◆ Material provided
================

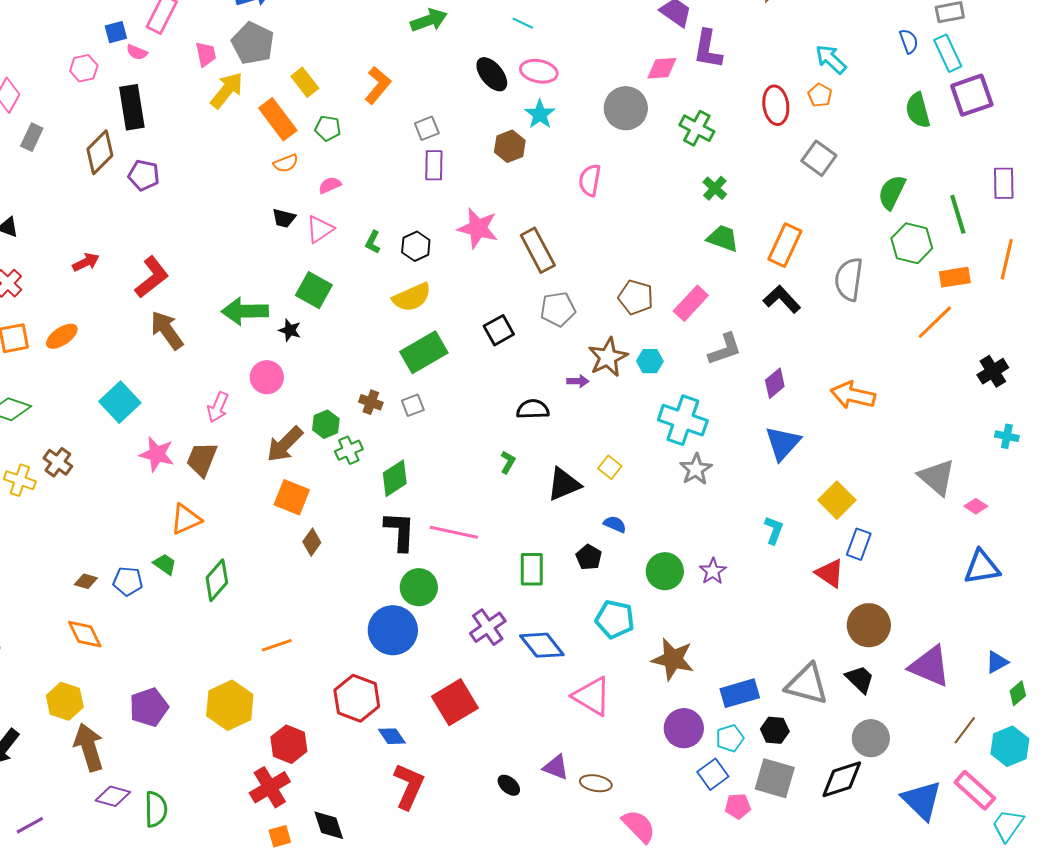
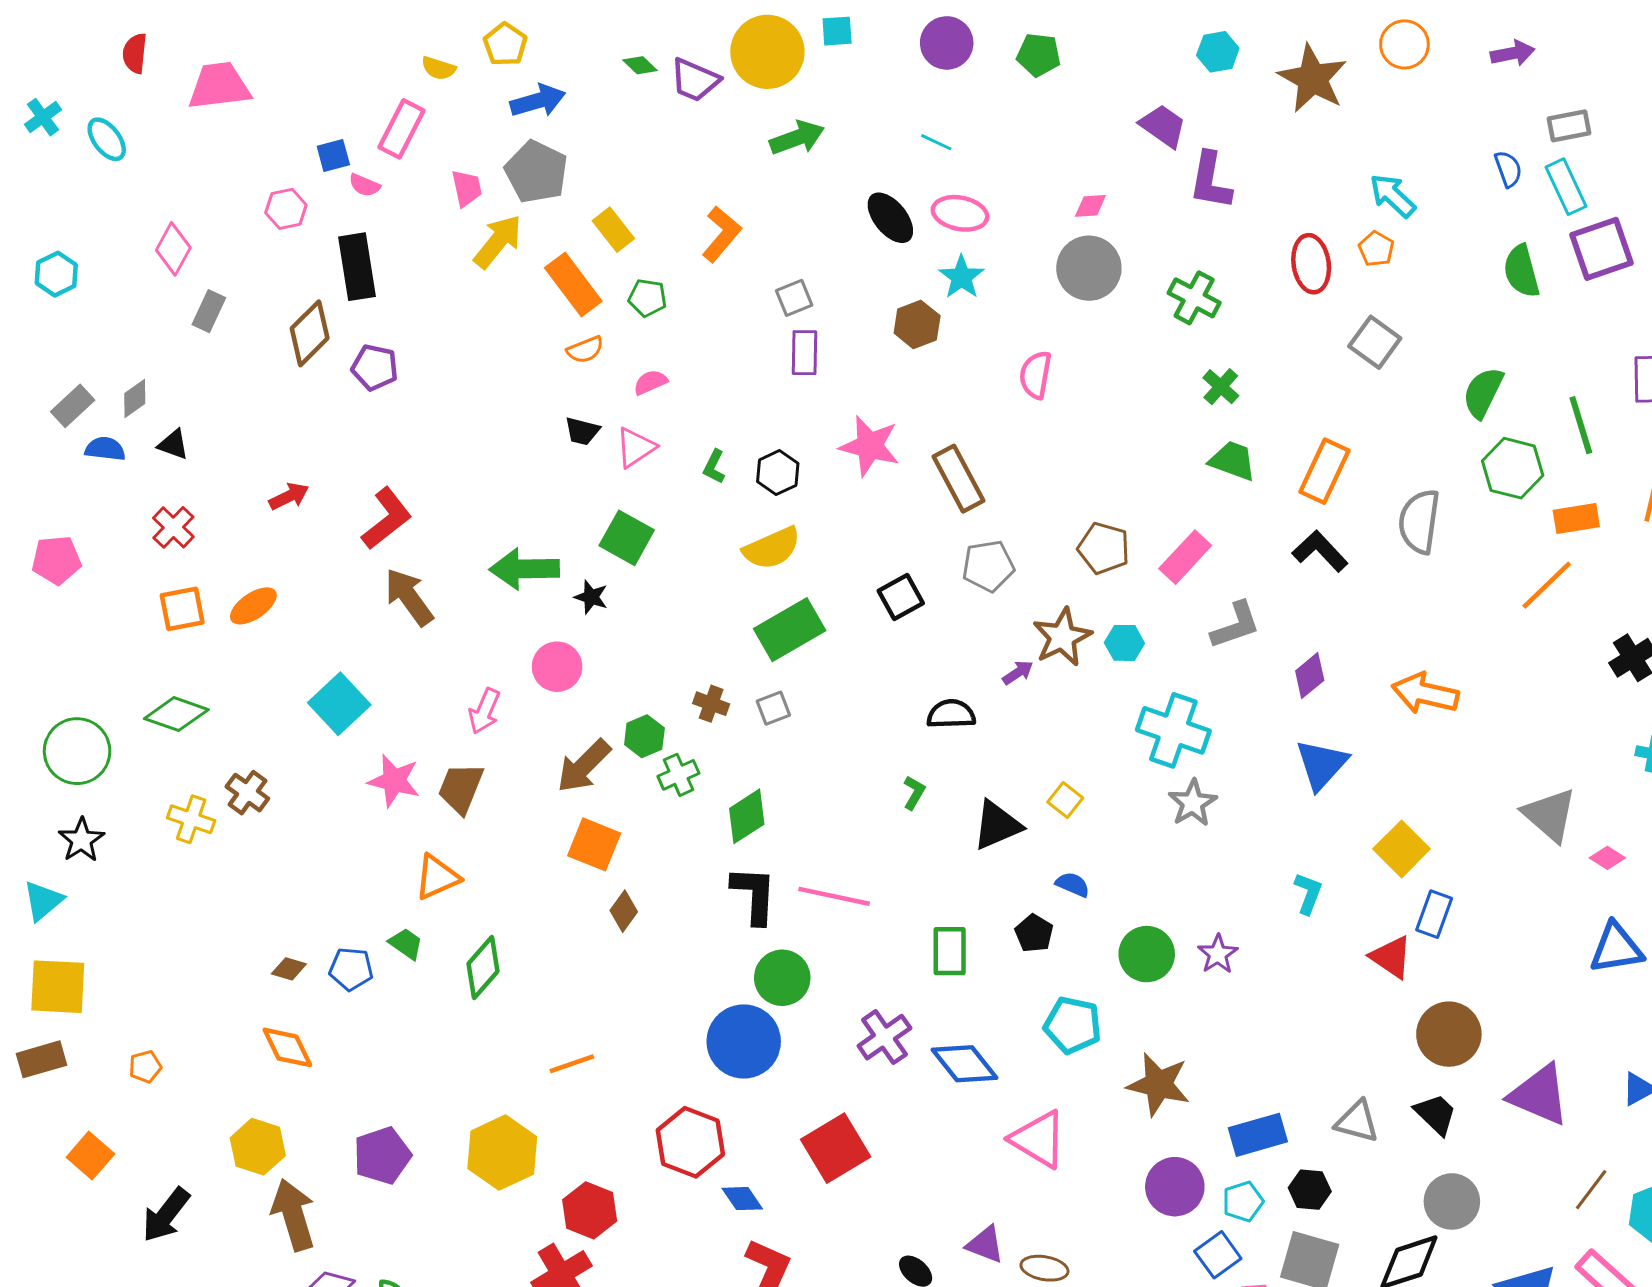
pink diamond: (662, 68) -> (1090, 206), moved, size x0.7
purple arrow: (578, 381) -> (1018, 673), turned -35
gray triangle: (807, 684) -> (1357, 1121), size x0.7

================

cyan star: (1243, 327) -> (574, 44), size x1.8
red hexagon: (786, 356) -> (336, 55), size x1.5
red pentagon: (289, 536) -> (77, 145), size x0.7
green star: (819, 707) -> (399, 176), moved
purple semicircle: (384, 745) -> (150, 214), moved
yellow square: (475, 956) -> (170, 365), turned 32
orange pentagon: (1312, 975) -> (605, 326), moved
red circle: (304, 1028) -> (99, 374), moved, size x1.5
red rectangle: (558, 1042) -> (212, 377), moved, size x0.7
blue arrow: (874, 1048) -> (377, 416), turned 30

================

◆ Prompt
What is needed is an exact copy of the lines above, from the one containing "red rectangle: (558, 1042)" through the one containing "blue arrow: (874, 1048)", with nothing added.

◆ Solution for this problem
red rectangle: (558, 1042) -> (212, 377), moved, size x0.7
blue arrow: (874, 1048) -> (377, 416), turned 30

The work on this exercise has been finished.